WHAT YOU NEED TO DO
For this exercise, output the line containing "replaced: purple camera" and all lines after it to the end of the records, exactly, with no other content.

PROVIDED MATERIAL
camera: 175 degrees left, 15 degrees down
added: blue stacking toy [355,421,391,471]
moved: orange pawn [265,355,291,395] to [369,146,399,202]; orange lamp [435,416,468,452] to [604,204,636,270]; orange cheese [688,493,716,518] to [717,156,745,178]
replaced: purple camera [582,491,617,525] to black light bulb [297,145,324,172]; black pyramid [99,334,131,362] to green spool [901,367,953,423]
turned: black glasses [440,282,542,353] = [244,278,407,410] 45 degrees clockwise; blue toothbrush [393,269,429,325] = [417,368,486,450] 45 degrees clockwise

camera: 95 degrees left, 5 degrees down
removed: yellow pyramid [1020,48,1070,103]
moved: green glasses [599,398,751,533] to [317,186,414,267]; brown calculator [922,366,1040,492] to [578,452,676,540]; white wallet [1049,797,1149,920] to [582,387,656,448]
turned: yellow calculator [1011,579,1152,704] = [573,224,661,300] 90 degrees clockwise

REPLY
replaced: purple camera [582,491,617,525] to black light bulb [297,145,324,172]; black pyramid [99,334,131,362] to green spool [901,367,953,423]
turned: black glasses [440,282,542,353] = [244,278,407,410] 45 degrees clockwise; blue toothbrush [393,269,429,325] = [417,368,486,450] 45 degrees clockwise

camera: 95 degrees left, 5 degrees down
removed: yellow pyramid [1020,48,1070,103]
moved: green glasses [599,398,751,533] to [317,186,414,267]; brown calculator [922,366,1040,492] to [578,452,676,540]; white wallet [1049,797,1149,920] to [582,387,656,448]
turned: yellow calculator [1011,579,1152,704] = [573,224,661,300] 90 degrees clockwise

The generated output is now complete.